───── Input

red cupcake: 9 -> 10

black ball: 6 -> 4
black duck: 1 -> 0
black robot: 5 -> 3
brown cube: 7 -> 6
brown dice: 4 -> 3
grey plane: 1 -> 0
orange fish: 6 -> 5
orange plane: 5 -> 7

──────────
───── Input

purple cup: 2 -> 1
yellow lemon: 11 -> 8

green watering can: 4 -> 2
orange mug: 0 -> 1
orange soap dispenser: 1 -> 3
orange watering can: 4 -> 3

──────────

Work request: Could you set down, word for word, only the lines above from the line with "black ball: 6 -> 4" to the line with "orange plane: 5 -> 7", including both?

Expected output:
black ball: 6 -> 4
black duck: 1 -> 0
black robot: 5 -> 3
brown cube: 7 -> 6
brown dice: 4 -> 3
grey plane: 1 -> 0
orange fish: 6 -> 5
orange plane: 5 -> 7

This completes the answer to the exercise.